- _Task brief_
Copy the records below word for word, from their first line up to and including the line with "road 2 (track): [(0,167),(187,98),(233,96)]".

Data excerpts
▼
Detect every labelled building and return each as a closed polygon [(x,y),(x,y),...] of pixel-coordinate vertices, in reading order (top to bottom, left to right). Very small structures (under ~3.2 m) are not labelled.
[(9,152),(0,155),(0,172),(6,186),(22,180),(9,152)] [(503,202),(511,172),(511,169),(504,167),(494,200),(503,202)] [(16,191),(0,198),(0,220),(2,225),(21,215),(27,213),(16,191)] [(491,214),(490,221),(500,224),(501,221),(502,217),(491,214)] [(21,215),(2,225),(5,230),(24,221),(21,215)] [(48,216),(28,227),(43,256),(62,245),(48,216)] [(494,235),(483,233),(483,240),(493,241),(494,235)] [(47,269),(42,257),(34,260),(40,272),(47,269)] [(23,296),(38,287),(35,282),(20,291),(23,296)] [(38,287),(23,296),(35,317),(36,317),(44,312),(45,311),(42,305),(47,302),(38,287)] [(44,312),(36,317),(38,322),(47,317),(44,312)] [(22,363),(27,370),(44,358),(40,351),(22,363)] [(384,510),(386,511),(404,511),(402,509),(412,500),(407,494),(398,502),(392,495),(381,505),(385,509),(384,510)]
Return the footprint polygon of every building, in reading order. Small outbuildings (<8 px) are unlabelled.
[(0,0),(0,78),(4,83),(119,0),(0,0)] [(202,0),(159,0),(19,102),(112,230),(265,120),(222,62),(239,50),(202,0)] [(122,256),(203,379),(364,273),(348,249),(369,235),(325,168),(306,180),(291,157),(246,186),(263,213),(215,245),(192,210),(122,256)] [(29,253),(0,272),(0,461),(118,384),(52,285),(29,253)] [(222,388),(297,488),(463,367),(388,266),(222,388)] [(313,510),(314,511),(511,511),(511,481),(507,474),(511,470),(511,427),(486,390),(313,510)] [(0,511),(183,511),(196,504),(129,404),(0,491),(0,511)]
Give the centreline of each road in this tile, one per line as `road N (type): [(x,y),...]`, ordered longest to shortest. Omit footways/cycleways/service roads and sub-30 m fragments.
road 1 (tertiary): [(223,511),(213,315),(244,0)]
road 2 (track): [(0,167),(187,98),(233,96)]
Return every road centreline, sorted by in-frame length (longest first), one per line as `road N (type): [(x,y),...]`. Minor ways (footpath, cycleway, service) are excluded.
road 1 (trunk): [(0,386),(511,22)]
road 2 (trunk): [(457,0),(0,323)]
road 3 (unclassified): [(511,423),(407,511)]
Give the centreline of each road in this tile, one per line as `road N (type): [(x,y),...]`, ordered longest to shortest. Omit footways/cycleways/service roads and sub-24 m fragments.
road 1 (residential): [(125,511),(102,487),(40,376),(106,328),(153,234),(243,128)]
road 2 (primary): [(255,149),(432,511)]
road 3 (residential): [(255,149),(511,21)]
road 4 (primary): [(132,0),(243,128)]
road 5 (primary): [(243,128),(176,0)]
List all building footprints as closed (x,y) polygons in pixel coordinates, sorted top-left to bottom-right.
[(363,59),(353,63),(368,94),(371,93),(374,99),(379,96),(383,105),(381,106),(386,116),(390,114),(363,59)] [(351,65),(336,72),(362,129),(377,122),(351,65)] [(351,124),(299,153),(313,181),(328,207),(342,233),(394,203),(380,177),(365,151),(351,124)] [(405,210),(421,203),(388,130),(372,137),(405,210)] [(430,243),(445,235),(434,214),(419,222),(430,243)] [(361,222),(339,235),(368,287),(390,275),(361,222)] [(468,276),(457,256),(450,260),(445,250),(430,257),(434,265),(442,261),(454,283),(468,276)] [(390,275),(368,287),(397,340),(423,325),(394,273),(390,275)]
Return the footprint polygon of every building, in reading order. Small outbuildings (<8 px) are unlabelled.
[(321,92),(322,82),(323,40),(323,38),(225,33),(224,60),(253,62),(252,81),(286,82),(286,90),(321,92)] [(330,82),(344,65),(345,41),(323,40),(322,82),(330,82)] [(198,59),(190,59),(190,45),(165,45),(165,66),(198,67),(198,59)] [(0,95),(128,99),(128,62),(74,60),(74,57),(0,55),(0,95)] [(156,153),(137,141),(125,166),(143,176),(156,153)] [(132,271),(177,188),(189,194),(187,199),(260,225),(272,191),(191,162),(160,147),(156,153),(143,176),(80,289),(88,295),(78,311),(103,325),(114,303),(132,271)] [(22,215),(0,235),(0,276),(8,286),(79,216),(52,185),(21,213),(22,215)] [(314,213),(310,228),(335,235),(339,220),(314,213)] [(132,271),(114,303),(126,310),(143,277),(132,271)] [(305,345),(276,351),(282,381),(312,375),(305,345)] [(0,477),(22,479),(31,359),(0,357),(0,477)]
▲
- _Completed task_
Detect every labelled building and return each as a closed polygon [(x,y),(x,y),...] of pixel-coordinate vertices, in reading order (top to bottom, left to right). Very small structures (under ~3.2 m) are not labelled.
[(9,152),(0,155),(0,172),(6,186),(22,180),(9,152)] [(503,202),(511,172),(511,169),(504,167),(494,200),(503,202)] [(16,191),(0,198),(0,220),(2,225),(21,215),(27,213),(16,191)] [(491,214),(490,221),(500,224),(501,221),(502,217),(491,214)] [(21,215),(2,225),(5,230),(24,221),(21,215)] [(48,216),(28,227),(43,256),(62,245),(48,216)] [(494,235),(483,233),(483,240),(493,241),(494,235)] [(47,269),(42,257),(34,260),(40,272),(47,269)] [(23,296),(38,287),(35,282),(20,291),(23,296)] [(38,287),(23,296),(35,317),(36,317),(44,312),(45,311),(42,305),(47,302),(38,287)] [(44,312),(36,317),(38,322),(47,317),(44,312)] [(22,363),(27,370),(44,358),(40,351),(22,363)] [(384,510),(386,511),(404,511),(402,509),(412,500),(407,494),(398,502),(392,495),(381,505),(385,509),(384,510)]
Return the footprint polygon of every building, in reading order. Small outbuildings (<8 px) are unlabelled.
[(0,0),(0,78),(4,83),(119,0),(0,0)] [(202,0),(159,0),(19,102),(112,230),(265,120),(222,62),(239,50),(202,0)] [(122,256),(203,379),(364,273),(348,249),(369,235),(325,168),(306,180),(291,157),(246,186),(263,213),(215,245),(192,210),(122,256)] [(29,253),(0,272),(0,461),(118,384),(52,285),(29,253)] [(222,388),(297,488),(463,367),(388,266),(222,388)] [(313,510),(314,511),(511,511),(511,481),(507,474),(511,470),(511,427),(486,390),(313,510)] [(0,511),(183,511),(196,504),(129,404),(0,491),(0,511)]
Give the centreline of each road in this tile, one per line as `road N (type): [(x,y),...]`, ordered longest to shortest. Omit footways/cycleways/service roads and sub-30 m fragments.
road 1 (tertiary): [(223,511),(213,315),(244,0)]
road 2 (track): [(0,167),(187,98),(233,96)]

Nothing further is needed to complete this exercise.